**PROBLEM TO SOLVE**:
From the line that includes "RTC pin SQW: none -> D5" to the last line of the records that follow, copy every line exactly and nothing more, omitting pictures.

(Change detection outputs)
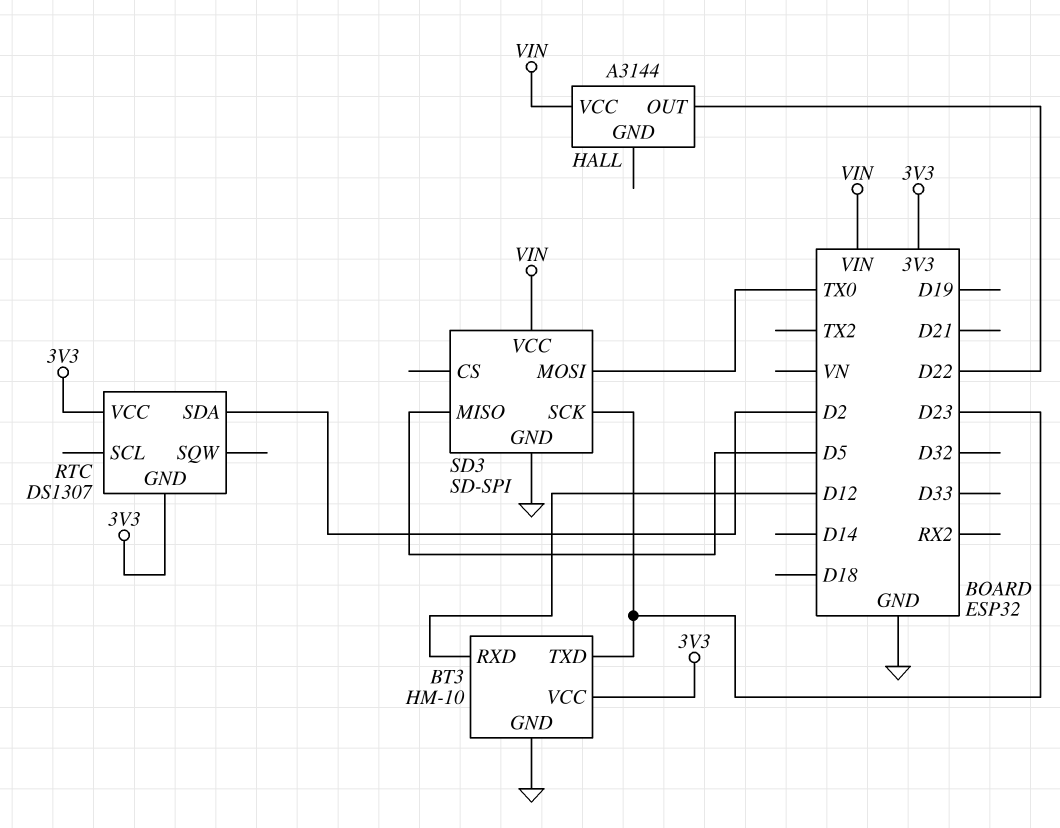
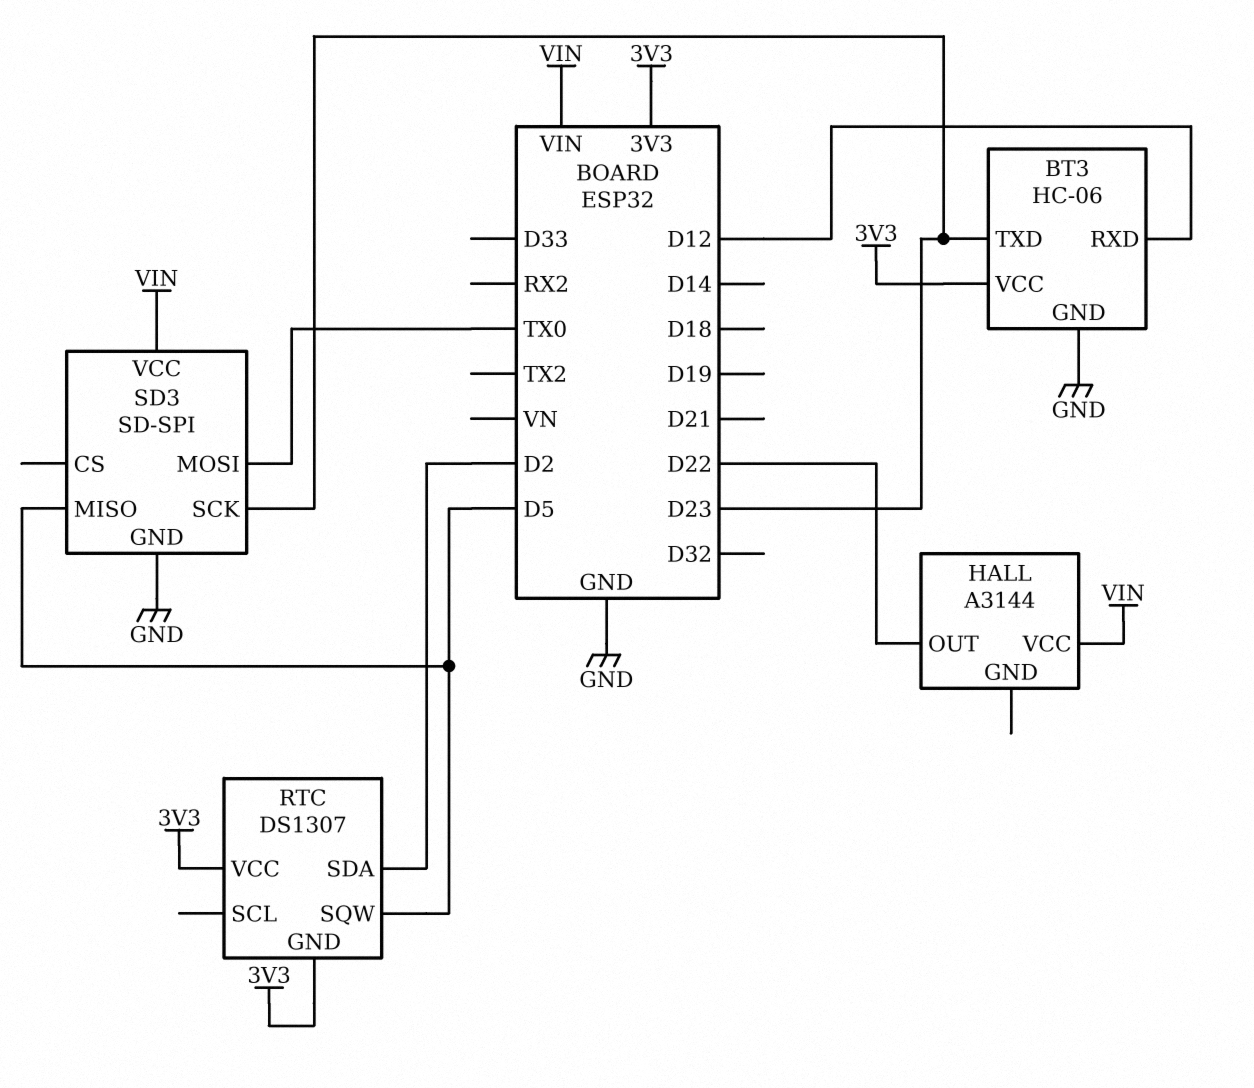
BT3: HM-10 -> HC-06
RTC pin SQW: none -> D5

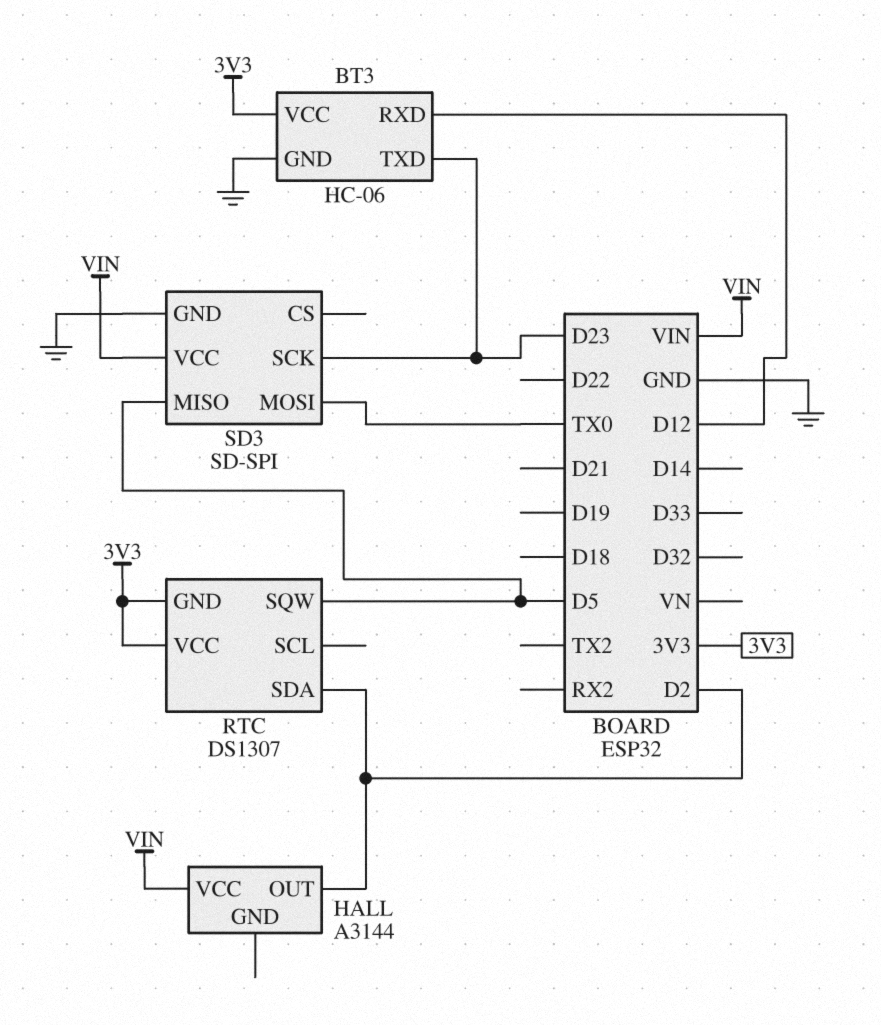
HALL pin OUT: D22 -> D2

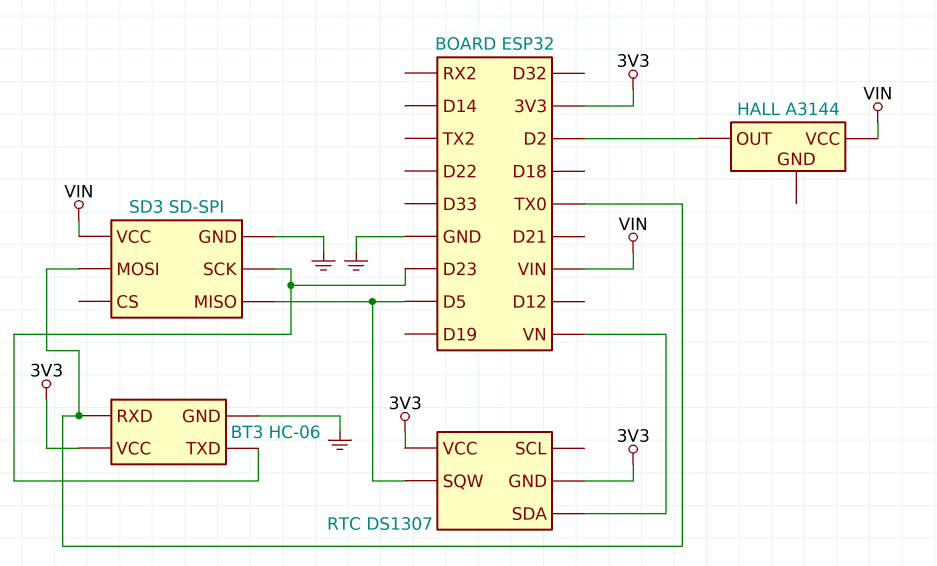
BT3 pin RXD: D12 -> TX0
RTC pin SDA: D2 -> VN

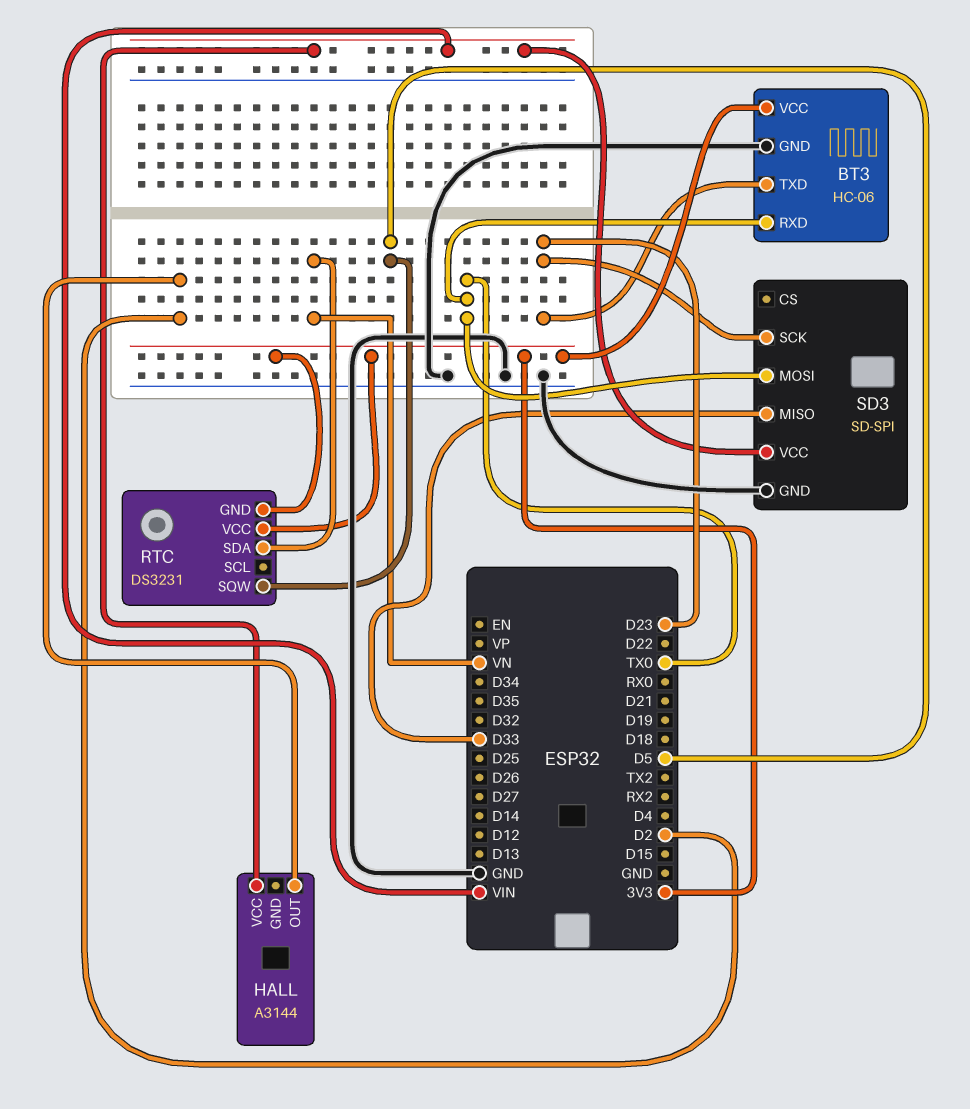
RTC: DS1307 -> DS3231
SD3 pin MISO: D5 -> D33

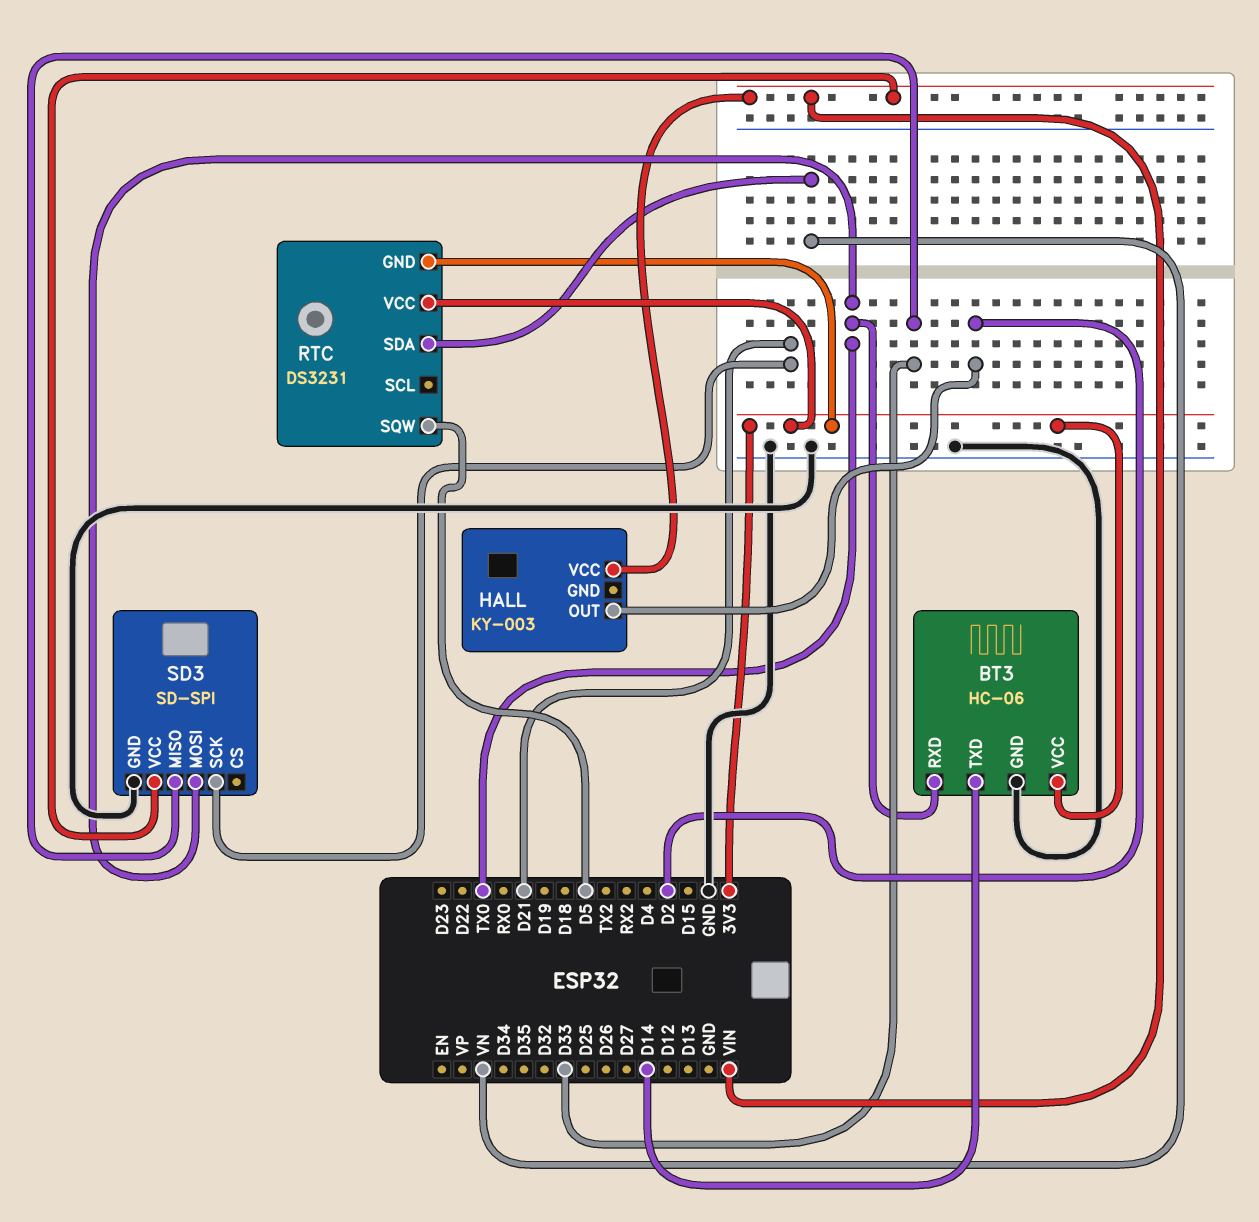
BT3 pin TXD: D23 -> D14
HALL: A3144 -> KY-003
SD3 pin SCK: D23 -> D21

**COMPLETED TASK**:
RTC pin SQW: none -> D5

HALL pin OUT: D22 -> D2

BT3 pin RXD: D12 -> TX0
RTC pin SDA: D2 -> VN

RTC: DS1307 -> DS3231
SD3 pin MISO: D5 -> D33

BT3 pin TXD: D23 -> D14
HALL: A3144 -> KY-003
SD3 pin SCK: D23 -> D21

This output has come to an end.